DATA LISTING:
......

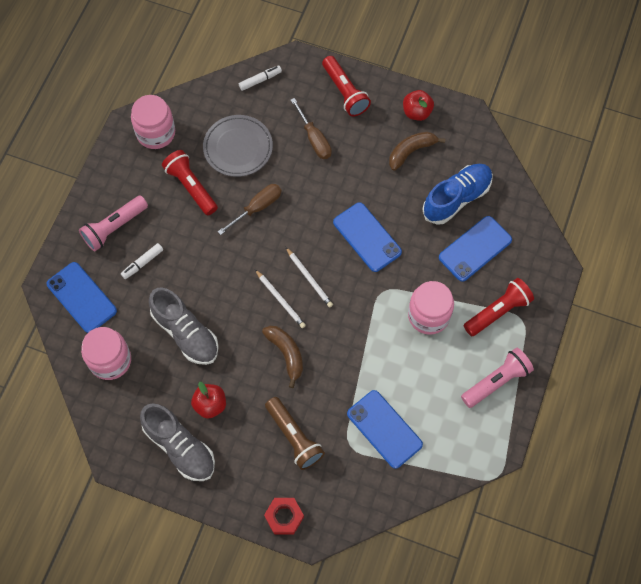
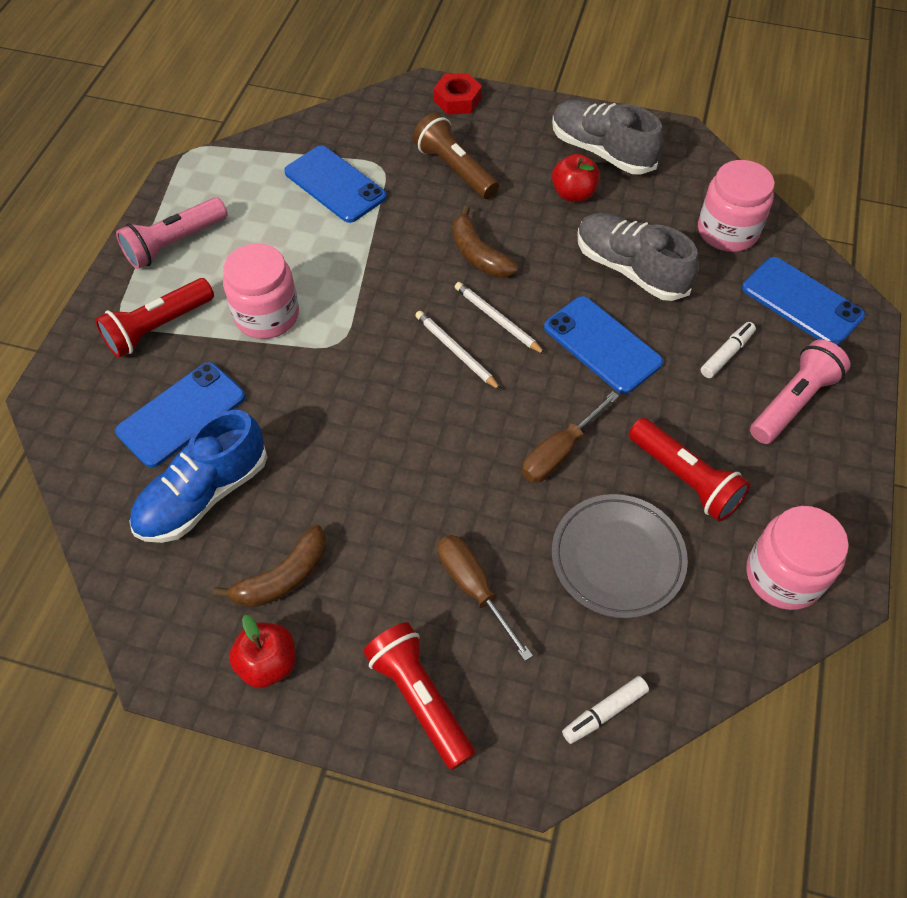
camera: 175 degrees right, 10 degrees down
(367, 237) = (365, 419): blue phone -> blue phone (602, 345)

......

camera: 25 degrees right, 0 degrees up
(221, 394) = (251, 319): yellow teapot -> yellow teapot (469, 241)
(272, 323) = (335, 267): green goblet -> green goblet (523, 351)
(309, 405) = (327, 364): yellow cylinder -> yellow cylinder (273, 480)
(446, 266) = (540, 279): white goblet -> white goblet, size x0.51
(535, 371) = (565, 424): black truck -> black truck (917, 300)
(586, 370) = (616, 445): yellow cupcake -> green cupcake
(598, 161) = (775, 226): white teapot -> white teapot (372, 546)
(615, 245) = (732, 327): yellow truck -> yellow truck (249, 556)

......

DIRECTIONS:
The word "goblet" appears in some lines of the data. Copy every one of those lines.

YOUR RESPONSE:
(272, 323) = (335, 267): green goblet -> green goblet (523, 351)
(446, 266) = (540, 279): white goblet -> white goblet, size x0.51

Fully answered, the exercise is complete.